| RECORDED INFORMATION |
# # # # #

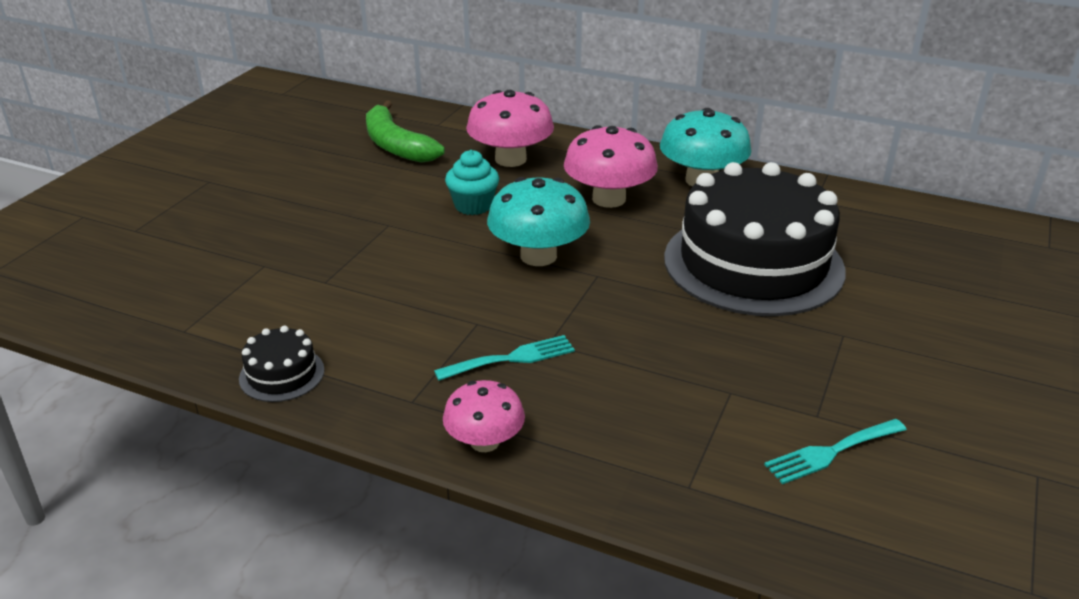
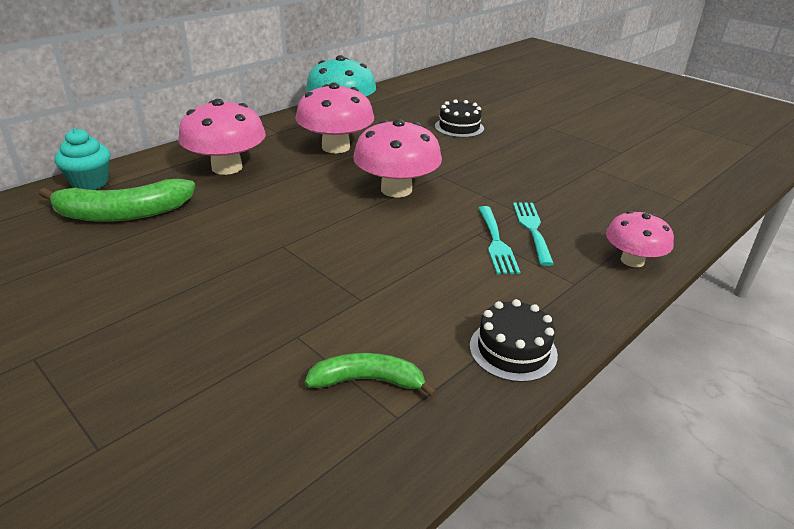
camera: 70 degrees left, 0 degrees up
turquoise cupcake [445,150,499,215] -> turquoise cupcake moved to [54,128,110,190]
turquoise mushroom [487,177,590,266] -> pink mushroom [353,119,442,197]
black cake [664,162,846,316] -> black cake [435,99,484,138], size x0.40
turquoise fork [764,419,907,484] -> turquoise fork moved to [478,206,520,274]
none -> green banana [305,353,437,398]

# # # # #

| EXERCISE |
Copy out each line of the data that has the word "moved" in it.

| OUTPUT OF THE EXERCISE |
turquoise cupcake [445,150,499,215] -> turquoise cupcake moved to [54,128,110,190]
turquoise fork [764,419,907,484] -> turquoise fork moved to [478,206,520,274]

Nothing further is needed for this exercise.